__Material provided__.
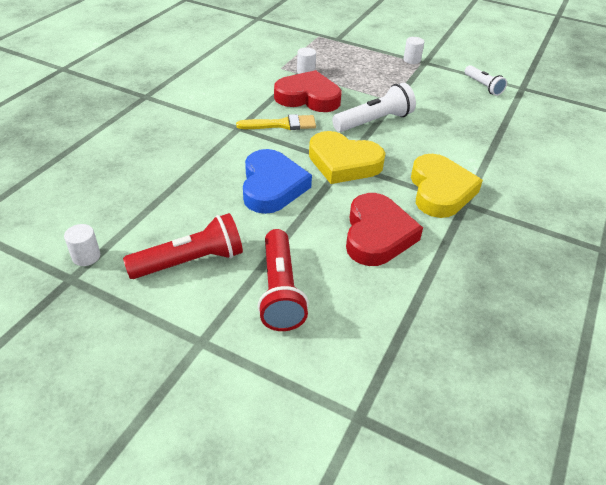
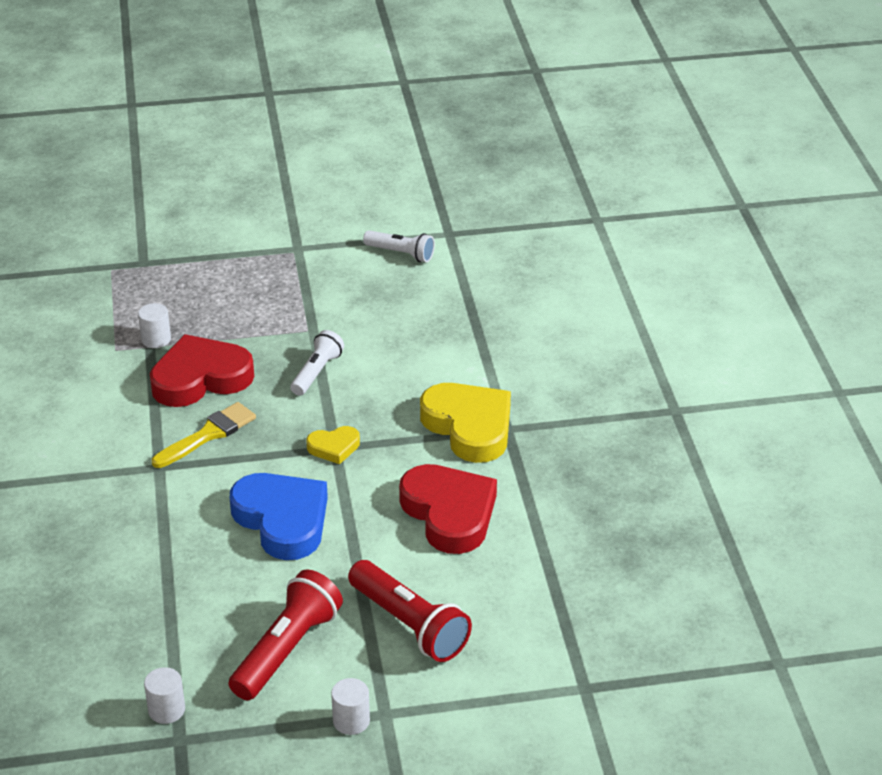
camera: 35 degrees left, 5 degrees down
yellow heart [309,131,385,184] -> yellow heart [306,426,360,464], size x0.49
white flashlight [332,83,416,132] -> white flashlight [290,330,344,396], size x0.63
white cylinder [403,37,424,64] -> white cylinder moved to [331,678,370,735]

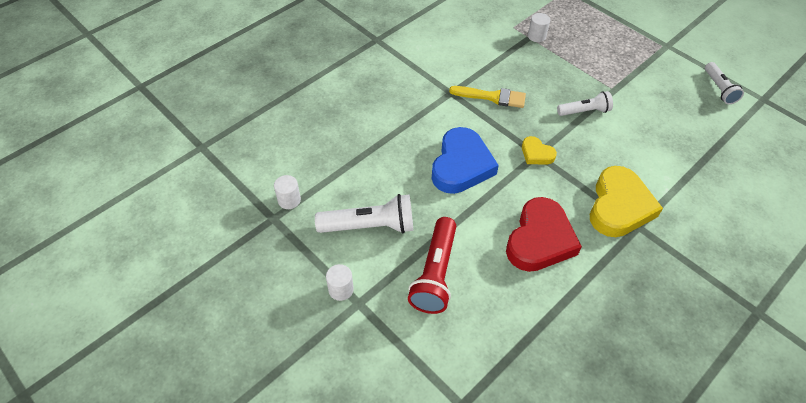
camera: 55 degrees right, 15 degrees up
red heart [150,334,254,407] -> none
red flashlight [229,570,343,700] -> white flashlight [315,194,413,233]

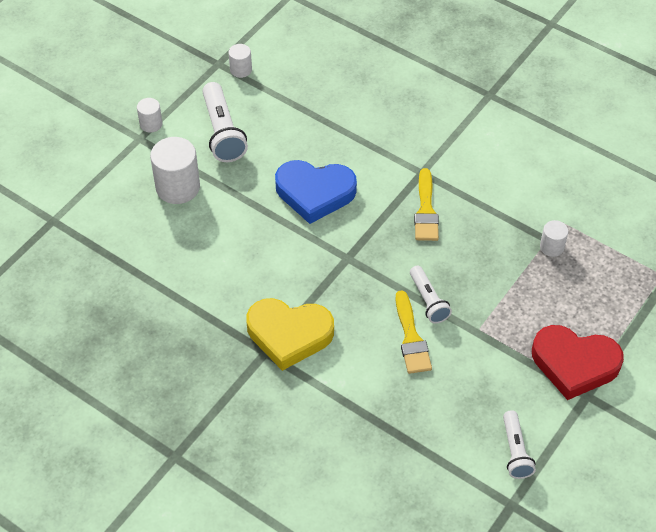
camera: 80 degrees right, 0 degrees up
red flashlight [408,217,456,314] -> white cylinder [150,137,200,204]
red heart [506,197,582,272] -> red heart moved to [532,325,624,400]
yellow heart [522,136,557,164] -> none
white flashlight [705,62,744,104] -> white flashlight turned 75 degrees counterclockwise [503,410,536,479]
none -> yellow brush [395,291,432,374]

__What the exercise asks__.
The output must be every line of the records, printed exactly, with the pictures omitted.

__Reply__.
camera: 35 degrees left, 5 degrees down
yellow heart [309,131,385,184] -> yellow heart [306,426,360,464], size x0.49
white flashlight [332,83,416,132] -> white flashlight [290,330,344,396], size x0.63
white cylinder [403,37,424,64] -> white cylinder moved to [331,678,370,735]

camera: 55 degrees right, 15 degrees up
red heart [150,334,254,407] -> none
red flashlight [229,570,343,700] -> white flashlight [315,194,413,233]

camera: 80 degrees right, 0 degrees up
red flashlight [408,217,456,314] -> white cylinder [150,137,200,204]
red heart [506,197,582,272] -> red heart moved to [532,325,624,400]
yellow heart [522,136,557,164] -> none
white flashlight [705,62,744,104] -> white flashlight turned 75 degrees counterclockwise [503,410,536,479]
none -> yellow brush [395,291,432,374]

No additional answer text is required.